** Opening DATA FOR THIS TASK block **

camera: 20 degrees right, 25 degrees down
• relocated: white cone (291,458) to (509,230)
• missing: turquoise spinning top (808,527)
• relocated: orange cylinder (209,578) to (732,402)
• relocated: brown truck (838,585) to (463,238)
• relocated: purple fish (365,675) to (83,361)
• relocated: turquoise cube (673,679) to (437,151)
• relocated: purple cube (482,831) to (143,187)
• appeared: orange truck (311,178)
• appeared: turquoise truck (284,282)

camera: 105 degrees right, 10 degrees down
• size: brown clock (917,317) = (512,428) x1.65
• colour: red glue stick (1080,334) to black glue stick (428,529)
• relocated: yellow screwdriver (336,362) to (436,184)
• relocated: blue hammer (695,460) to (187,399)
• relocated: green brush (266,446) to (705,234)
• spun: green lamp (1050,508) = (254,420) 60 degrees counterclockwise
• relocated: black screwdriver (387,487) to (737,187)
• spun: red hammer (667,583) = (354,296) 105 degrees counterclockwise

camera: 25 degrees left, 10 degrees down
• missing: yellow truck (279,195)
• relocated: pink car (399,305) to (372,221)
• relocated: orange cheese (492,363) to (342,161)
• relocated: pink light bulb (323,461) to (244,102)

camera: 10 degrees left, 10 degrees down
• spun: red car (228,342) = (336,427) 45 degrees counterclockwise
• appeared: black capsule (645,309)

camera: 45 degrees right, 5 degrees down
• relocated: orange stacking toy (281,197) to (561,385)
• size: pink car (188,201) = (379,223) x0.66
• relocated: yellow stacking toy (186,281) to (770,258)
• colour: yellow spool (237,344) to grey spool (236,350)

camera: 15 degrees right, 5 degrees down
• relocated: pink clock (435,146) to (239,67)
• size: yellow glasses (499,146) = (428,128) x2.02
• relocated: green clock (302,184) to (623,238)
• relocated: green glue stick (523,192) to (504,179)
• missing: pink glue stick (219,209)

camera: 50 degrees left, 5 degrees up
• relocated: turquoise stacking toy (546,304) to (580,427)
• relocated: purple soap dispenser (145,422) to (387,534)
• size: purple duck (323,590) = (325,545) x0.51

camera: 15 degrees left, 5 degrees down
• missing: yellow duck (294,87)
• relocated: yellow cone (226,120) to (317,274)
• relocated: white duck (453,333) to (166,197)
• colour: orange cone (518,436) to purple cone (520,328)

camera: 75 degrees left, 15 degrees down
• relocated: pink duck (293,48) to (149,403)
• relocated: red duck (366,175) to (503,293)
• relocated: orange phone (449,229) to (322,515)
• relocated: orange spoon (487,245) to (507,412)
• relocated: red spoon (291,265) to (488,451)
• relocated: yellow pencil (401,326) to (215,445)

** Closing DATA FOR THIS TASK block **

- _YOUR TASK_
The lines to extract from the data above begin with the line containing "spinning top (808,527)" and end with the line containing "(673,679) to (437,151)". Extract them exactly, including both.

- _RESULT OF THE EXERCISE_
• missing: turquoise spinning top (808,527)
• relocated: orange cylinder (209,578) to (732,402)
• relocated: brown truck (838,585) to (463,238)
• relocated: purple fish (365,675) to (83,361)
• relocated: turquoise cube (673,679) to (437,151)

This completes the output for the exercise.